=== EXERCISE OBJECTIVE ===
The reply should hold every line of the listing exactly, and none of its images.

=== PROVIDED MATERIAL ===
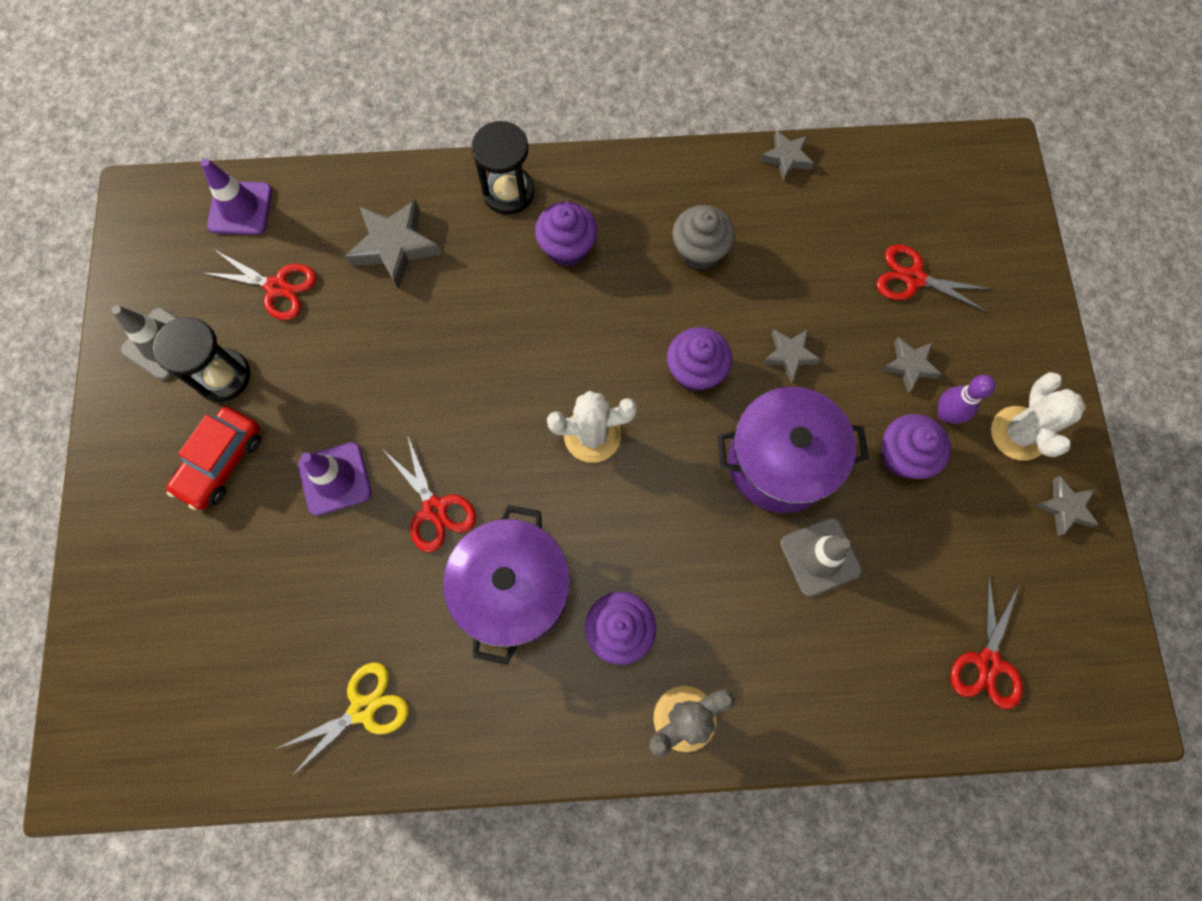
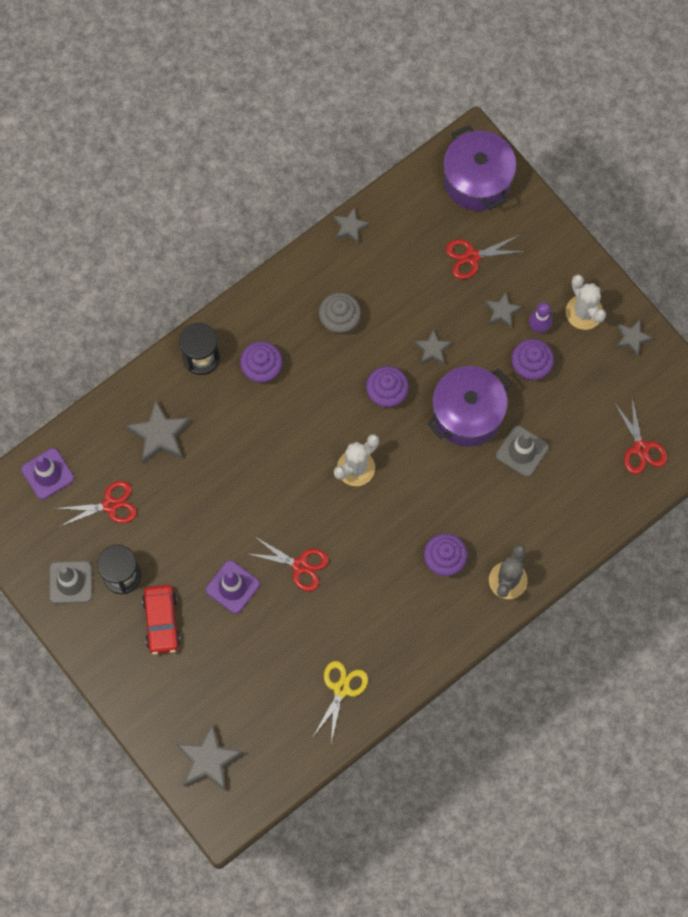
camera: 35 degrees left, 0 degrees up
purple pot [443,505,570,665] -> purple pot moved to [443,125,516,211]
none -> grey star [176,724,243,791]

=== RESULT FOR THIS TASK ===
camera: 35 degrees left, 0 degrees up
purple pot [443,505,570,665] -> purple pot moved to [443,125,516,211]
none -> grey star [176,724,243,791]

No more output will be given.